### WHAT TO PRODUCE:
Once the lines below holding the string "scissors" are counted, give that number alone.

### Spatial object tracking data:
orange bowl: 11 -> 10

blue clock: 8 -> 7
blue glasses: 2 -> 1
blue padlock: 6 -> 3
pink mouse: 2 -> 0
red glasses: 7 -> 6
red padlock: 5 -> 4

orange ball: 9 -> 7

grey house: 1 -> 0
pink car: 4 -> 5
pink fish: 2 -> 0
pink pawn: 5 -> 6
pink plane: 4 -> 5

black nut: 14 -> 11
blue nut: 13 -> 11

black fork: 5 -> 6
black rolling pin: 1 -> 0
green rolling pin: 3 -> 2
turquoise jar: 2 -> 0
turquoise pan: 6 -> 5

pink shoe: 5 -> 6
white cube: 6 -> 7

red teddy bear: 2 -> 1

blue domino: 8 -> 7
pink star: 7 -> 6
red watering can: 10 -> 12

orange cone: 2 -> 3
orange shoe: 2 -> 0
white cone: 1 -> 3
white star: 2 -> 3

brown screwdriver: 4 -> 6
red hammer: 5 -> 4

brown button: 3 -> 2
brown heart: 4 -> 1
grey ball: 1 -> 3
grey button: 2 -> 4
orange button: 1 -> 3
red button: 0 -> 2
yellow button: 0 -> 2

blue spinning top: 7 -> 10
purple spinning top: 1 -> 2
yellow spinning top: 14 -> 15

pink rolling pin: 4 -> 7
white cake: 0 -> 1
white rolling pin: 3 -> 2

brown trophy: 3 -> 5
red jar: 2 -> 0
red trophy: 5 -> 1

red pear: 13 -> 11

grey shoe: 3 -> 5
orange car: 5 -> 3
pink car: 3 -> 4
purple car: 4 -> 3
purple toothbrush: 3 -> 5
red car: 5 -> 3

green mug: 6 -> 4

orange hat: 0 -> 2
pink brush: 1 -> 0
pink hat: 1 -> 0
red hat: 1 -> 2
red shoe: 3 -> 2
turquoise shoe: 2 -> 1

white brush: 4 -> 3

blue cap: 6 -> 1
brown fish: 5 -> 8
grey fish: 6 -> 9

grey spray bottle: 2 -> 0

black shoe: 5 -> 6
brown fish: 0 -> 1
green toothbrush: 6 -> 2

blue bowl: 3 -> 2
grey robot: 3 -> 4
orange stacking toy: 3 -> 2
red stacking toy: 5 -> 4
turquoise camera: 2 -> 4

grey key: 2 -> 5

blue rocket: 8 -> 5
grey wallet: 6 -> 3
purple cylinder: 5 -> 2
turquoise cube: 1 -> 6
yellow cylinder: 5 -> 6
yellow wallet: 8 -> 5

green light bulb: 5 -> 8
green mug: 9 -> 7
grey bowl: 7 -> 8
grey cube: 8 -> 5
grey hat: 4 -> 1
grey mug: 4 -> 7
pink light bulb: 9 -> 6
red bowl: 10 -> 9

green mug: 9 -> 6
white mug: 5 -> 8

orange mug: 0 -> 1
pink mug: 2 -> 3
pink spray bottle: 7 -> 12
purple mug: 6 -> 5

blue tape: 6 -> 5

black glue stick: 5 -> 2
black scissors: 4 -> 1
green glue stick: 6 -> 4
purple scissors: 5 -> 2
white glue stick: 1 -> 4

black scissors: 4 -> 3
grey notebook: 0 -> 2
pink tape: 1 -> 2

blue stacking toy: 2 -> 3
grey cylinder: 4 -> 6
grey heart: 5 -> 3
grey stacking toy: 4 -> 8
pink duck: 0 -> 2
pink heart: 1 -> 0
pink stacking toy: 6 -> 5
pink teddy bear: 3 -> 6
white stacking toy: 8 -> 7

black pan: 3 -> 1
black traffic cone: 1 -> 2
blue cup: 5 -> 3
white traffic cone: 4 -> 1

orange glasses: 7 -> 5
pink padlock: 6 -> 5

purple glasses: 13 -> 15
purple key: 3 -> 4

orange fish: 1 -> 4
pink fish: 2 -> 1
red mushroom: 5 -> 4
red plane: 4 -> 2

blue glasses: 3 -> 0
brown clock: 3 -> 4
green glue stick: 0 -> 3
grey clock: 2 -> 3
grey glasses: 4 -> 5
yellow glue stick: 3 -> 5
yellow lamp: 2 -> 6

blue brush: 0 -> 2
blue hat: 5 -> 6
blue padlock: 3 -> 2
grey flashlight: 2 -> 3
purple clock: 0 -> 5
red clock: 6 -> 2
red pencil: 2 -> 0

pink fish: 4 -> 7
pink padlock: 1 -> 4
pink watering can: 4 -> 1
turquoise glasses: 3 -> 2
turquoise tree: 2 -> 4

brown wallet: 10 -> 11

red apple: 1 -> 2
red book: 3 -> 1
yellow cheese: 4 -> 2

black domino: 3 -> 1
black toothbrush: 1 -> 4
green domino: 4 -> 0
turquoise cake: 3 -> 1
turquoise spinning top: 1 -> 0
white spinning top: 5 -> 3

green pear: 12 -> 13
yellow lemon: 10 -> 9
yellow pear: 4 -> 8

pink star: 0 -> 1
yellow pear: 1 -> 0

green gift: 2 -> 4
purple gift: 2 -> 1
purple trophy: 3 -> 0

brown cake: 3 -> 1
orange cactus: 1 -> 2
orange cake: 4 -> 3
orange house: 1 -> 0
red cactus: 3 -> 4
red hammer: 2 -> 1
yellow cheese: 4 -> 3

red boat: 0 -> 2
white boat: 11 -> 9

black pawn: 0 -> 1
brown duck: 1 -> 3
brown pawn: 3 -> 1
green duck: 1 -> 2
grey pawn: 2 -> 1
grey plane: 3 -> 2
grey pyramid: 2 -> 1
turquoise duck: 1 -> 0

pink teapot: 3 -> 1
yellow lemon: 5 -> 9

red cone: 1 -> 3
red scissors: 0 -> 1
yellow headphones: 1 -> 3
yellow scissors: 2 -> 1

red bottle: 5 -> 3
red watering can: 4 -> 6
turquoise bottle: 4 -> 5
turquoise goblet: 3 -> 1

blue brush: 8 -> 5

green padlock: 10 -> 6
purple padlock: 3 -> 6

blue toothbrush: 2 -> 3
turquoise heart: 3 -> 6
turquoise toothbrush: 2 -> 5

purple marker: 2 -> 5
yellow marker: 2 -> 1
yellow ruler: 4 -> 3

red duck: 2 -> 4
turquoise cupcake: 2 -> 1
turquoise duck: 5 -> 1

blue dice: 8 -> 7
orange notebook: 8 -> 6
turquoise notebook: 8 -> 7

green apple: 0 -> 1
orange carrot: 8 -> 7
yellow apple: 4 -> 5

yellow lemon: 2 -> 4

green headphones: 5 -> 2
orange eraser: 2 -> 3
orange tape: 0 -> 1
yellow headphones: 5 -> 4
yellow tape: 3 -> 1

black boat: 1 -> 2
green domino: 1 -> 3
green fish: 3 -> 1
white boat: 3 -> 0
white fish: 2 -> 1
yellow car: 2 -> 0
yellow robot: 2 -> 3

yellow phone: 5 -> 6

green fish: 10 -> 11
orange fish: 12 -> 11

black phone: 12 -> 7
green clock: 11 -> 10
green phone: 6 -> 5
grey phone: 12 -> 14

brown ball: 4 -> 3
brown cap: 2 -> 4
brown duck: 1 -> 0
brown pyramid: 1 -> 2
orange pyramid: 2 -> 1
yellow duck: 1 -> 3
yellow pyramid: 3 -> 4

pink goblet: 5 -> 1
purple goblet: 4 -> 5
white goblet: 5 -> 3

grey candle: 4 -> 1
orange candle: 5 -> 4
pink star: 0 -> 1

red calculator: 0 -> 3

### SOLUTION TO THIS PROBLEM:
5